(Supplied information)
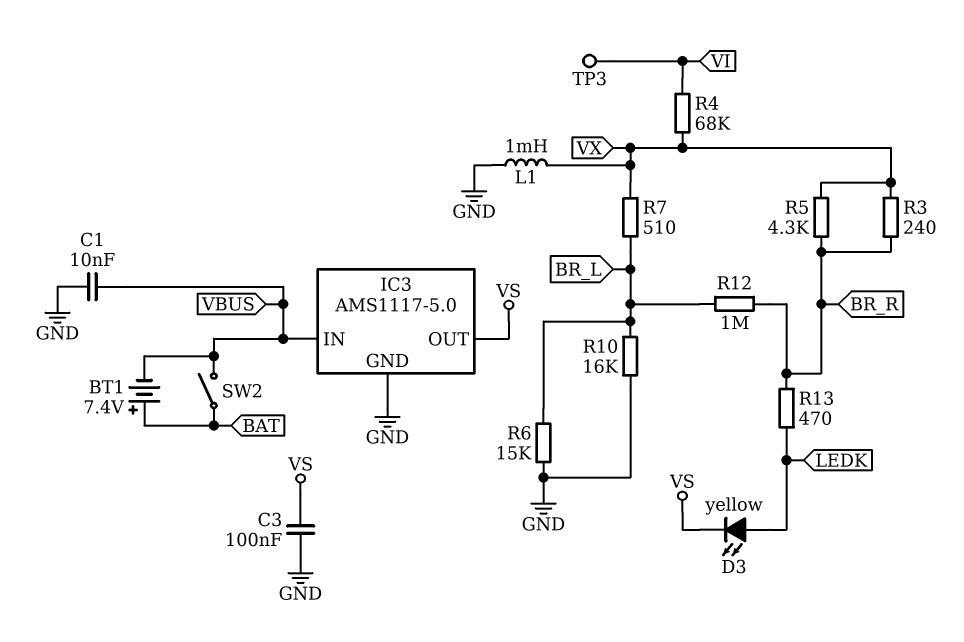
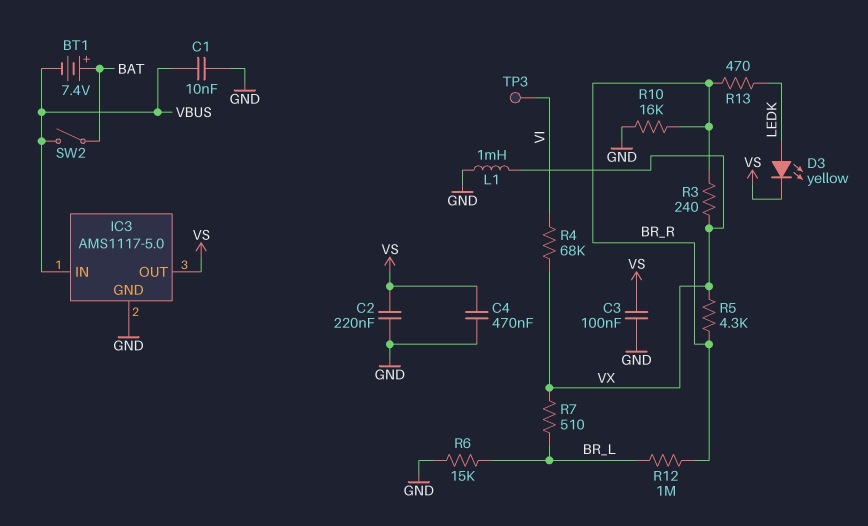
C2: none -> 220nF (GND, VS)
C4: none -> 470nF (GND, VS)
R10: 16k (BR_L, GND) -> 16k (BR_R, GND)

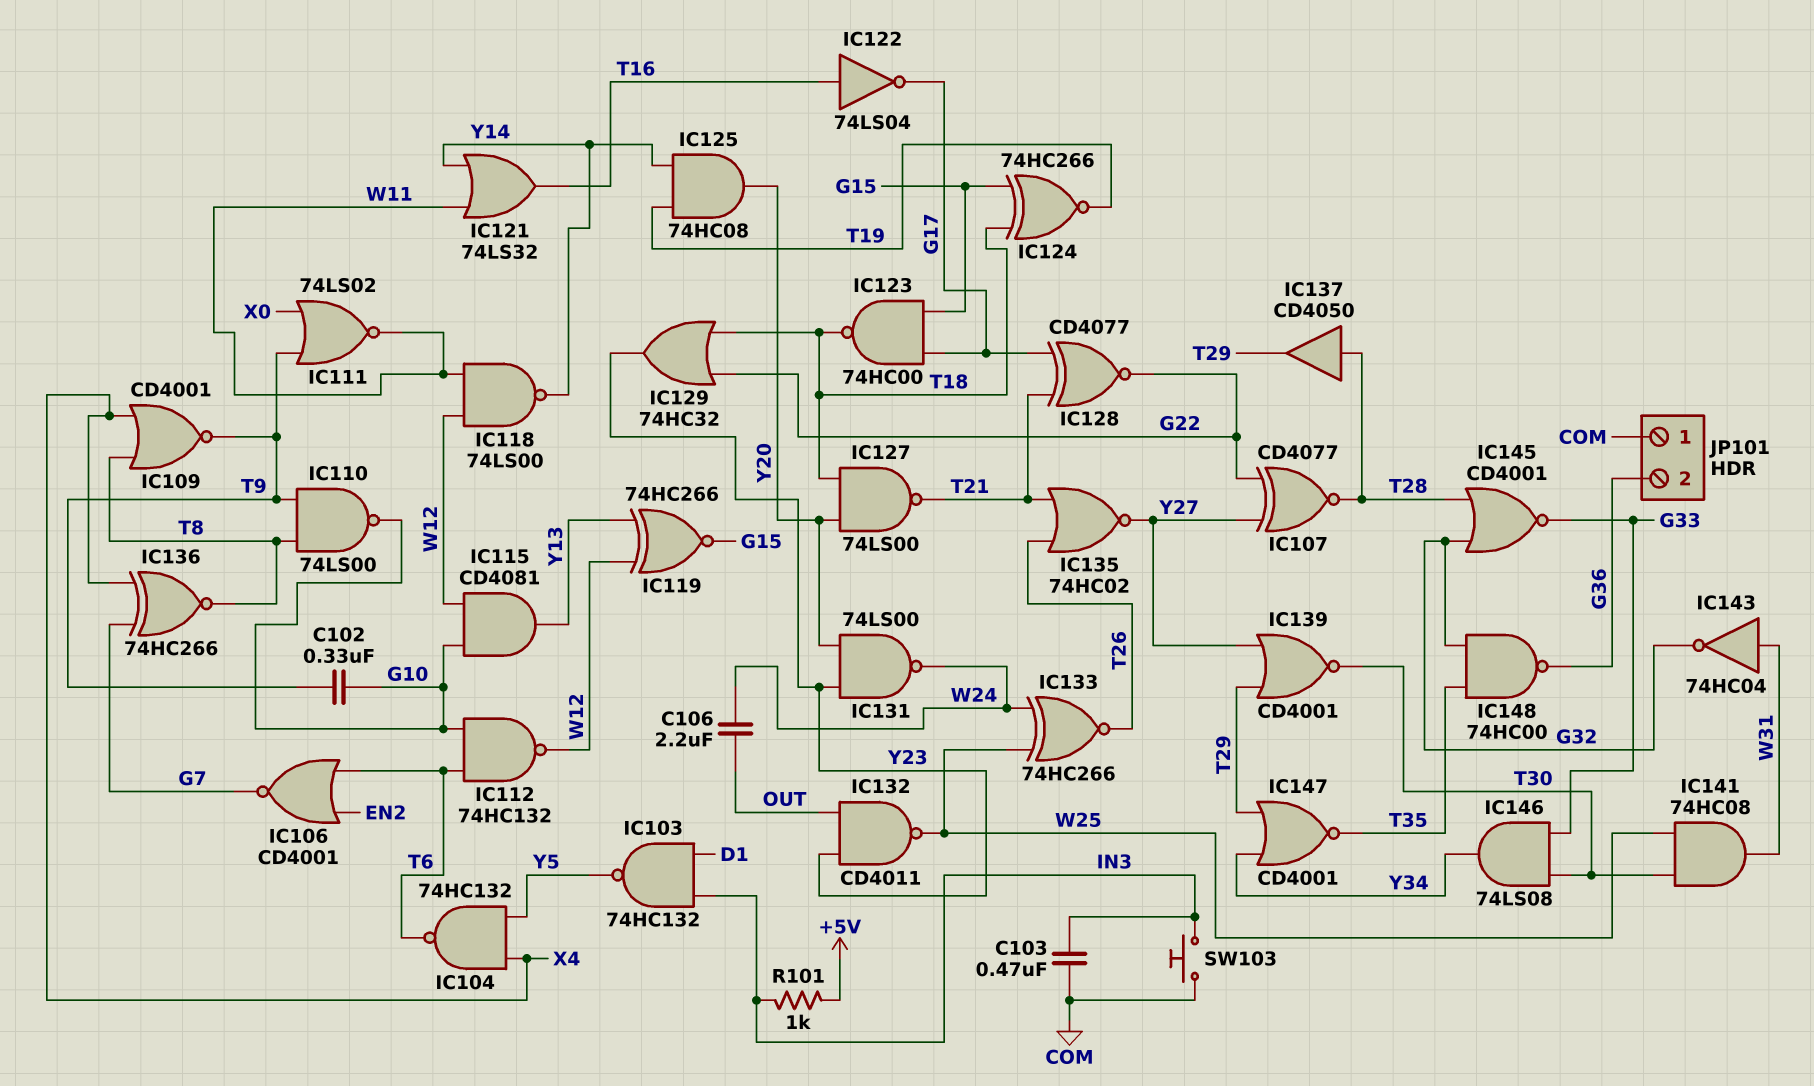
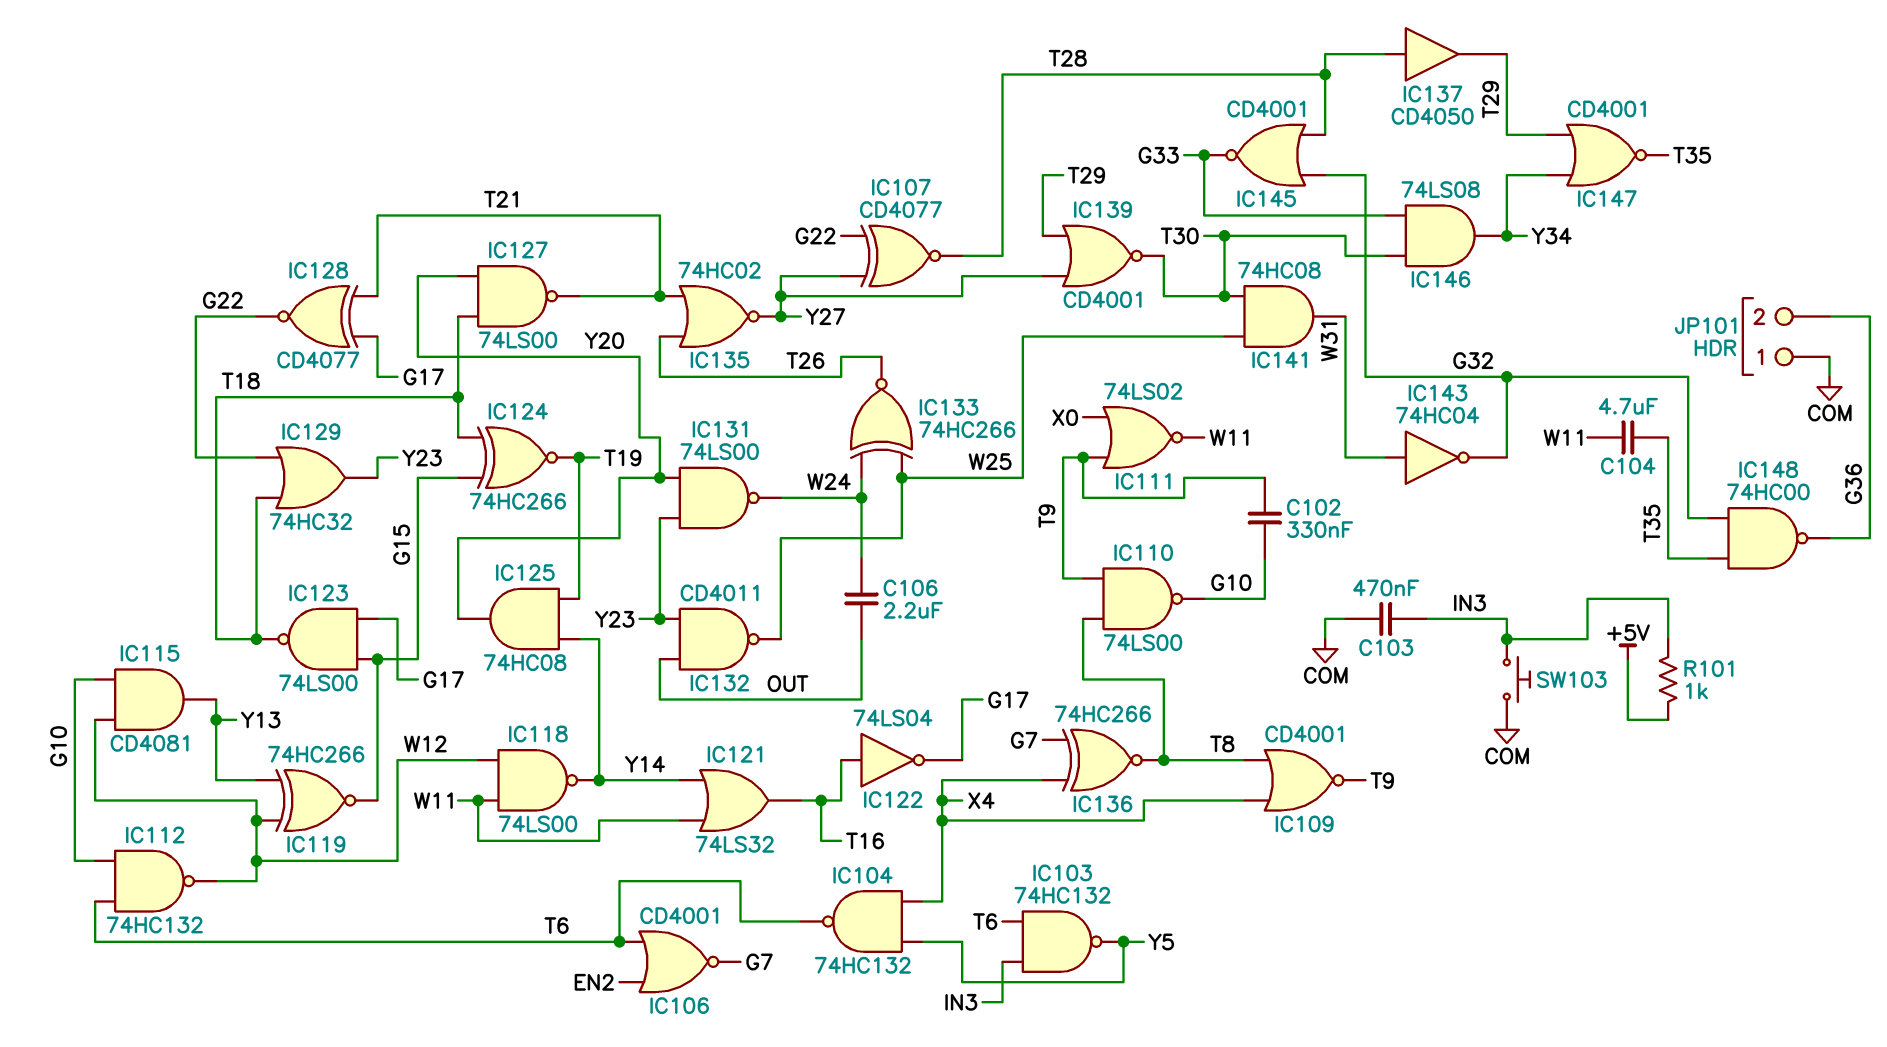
C104: none -> 4.7uF (T35, W11)
IC103: NAND 74HC132 (in D1, in IN3, out Y5) -> NAND 74HC132 (in IN3, in T6, out Y5)
IC123: NAND 74HC00 (in G15, in G17, out T18) -> NAND 74LS00 (in G15, in G17, out T18)

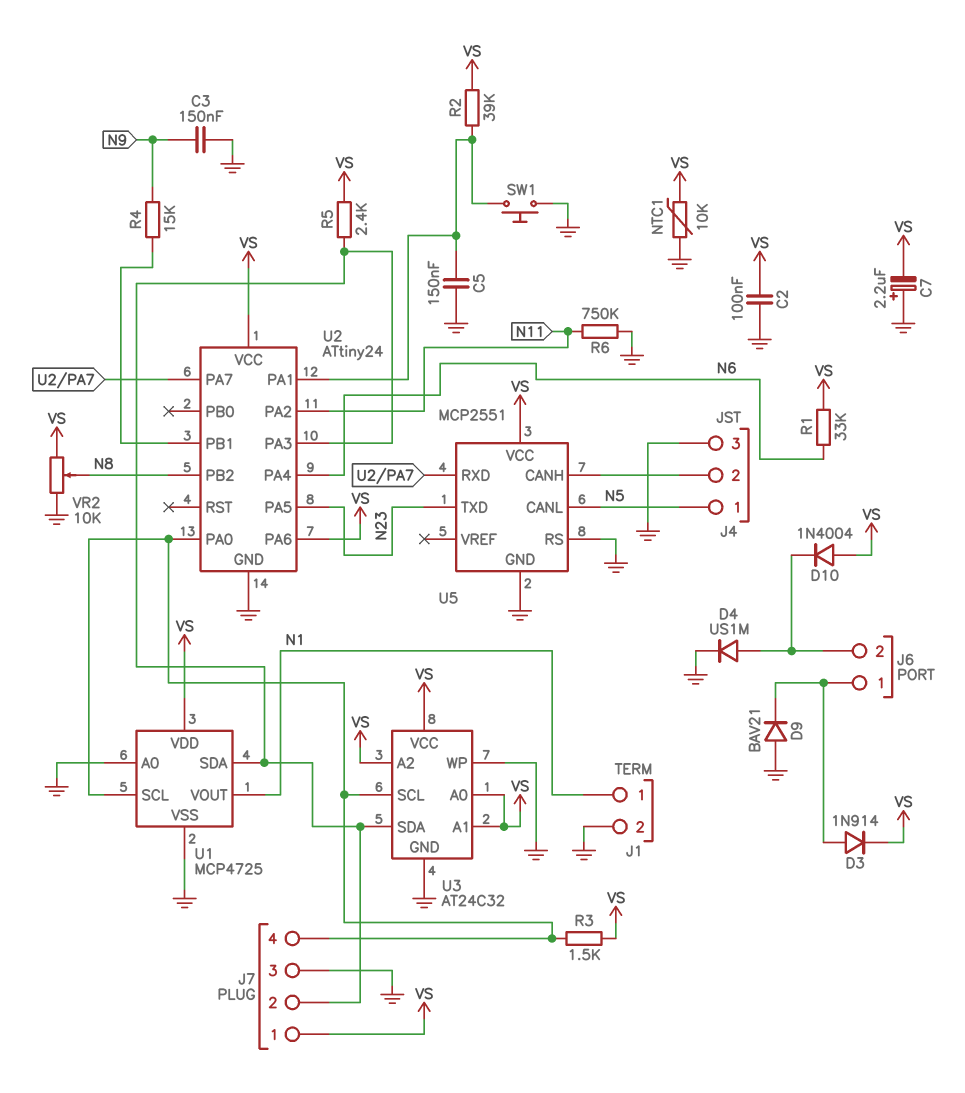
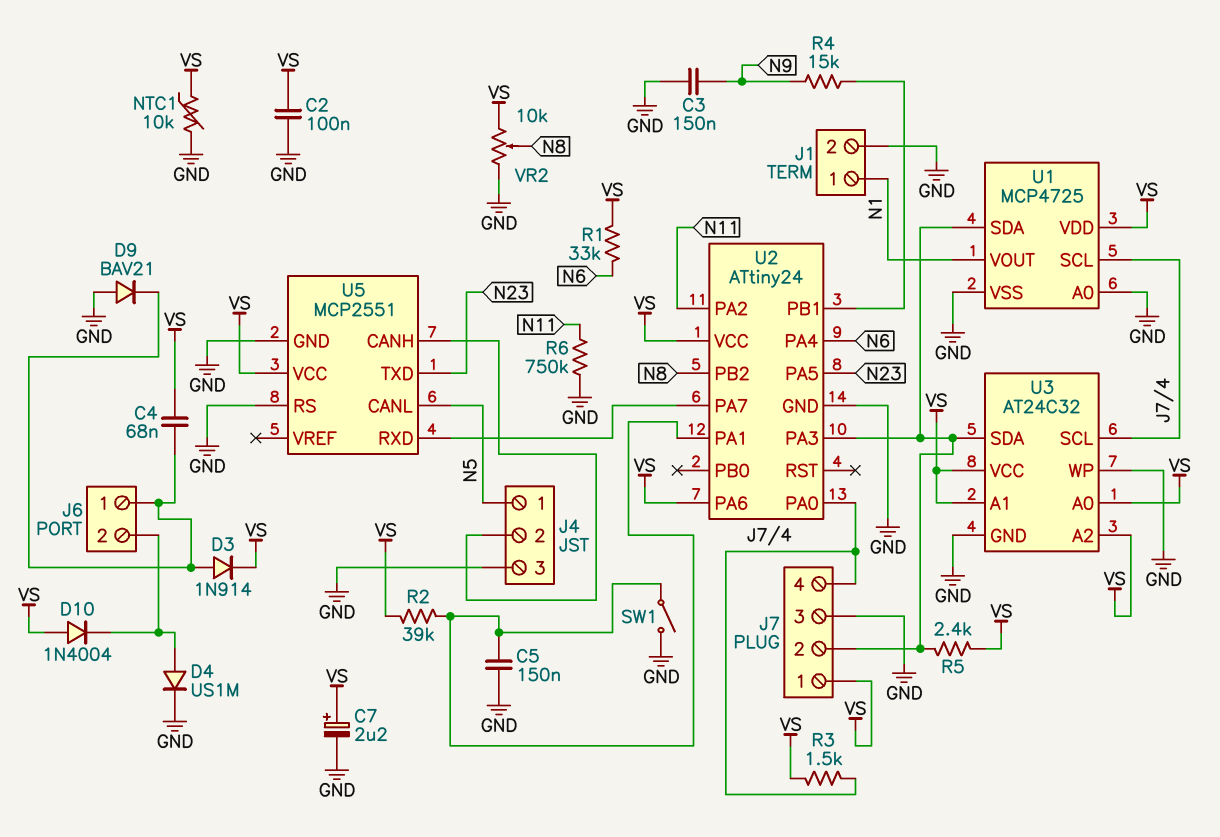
C4: none -> 68nF (J6/1, VS)
C7: 2.2uF (plus GND, minus VS) -> 2.2uF (plus VS, minus GND)
SW1: button (GND, U2/PA1) -> switch (GND, U2/PA1)

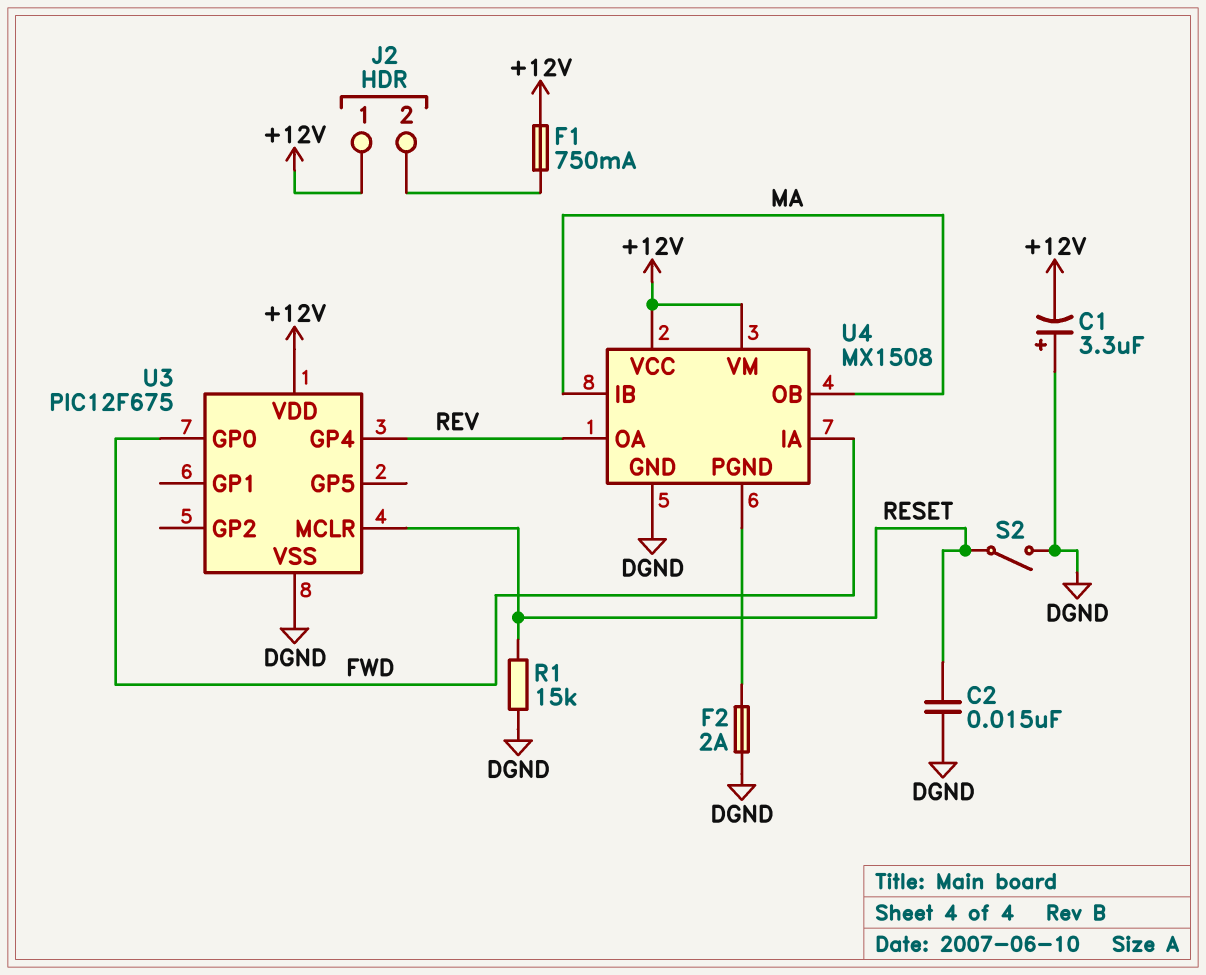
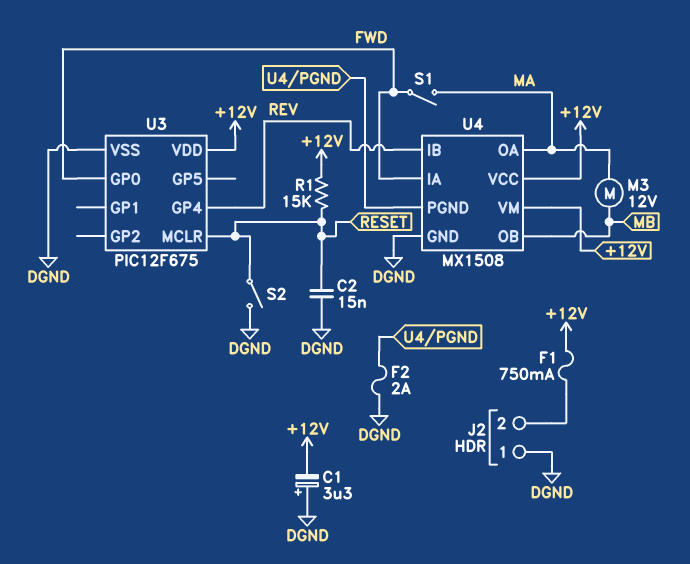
J2 pin 1: +12V -> DGND
M3: none -> motor 12V (MA, MB)
R1: 15k (DGND, RESET) -> 15k (+12V, RESET)
S1: none -> switch (FWD, MA)
U4 pin IB: MA -> REV
U4 pin OA: REV -> MA
U4 pin OB: MA -> MB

(Problem details) Word for word, print the material above, but without its pictures.

(Answer to the exercise)
C2: none -> 220nF (GND, VS)
C4: none -> 470nF (GND, VS)
R10: 16k (BR_L, GND) -> 16k (BR_R, GND)

C104: none -> 4.7uF (T35, W11)
IC103: NAND 74HC132 (in D1, in IN3, out Y5) -> NAND 74HC132 (in IN3, in T6, out Y5)
IC123: NAND 74HC00 (in G15, in G17, out T18) -> NAND 74LS00 (in G15, in G17, out T18)

C4: none -> 68nF (J6/1, VS)
C7: 2.2uF (plus GND, minus VS) -> 2.2uF (plus VS, minus GND)
SW1: button (GND, U2/PA1) -> switch (GND, U2/PA1)

J2 pin 1: +12V -> DGND
M3: none -> motor 12V (MA, MB)
R1: 15k (DGND, RESET) -> 15k (+12V, RESET)
S1: none -> switch (FWD, MA)
U4 pin IB: MA -> REV
U4 pin OA: REV -> MA
U4 pin OB: MA -> MB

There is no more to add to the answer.